[Records from a data collection]
==============================
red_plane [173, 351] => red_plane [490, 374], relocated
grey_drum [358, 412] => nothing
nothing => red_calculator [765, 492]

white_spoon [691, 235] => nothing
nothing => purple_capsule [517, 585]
==============================
▶ _Try it_: A word-for-word copy of all the entries is required.

▶ _Result of the exercise_:
red_plane [173, 351] => red_plane [490, 374], relocated
grey_drum [358, 412] => nothing
nothing => red_calculator [765, 492]

white_spoon [691, 235] => nothing
nothing => purple_capsule [517, 585]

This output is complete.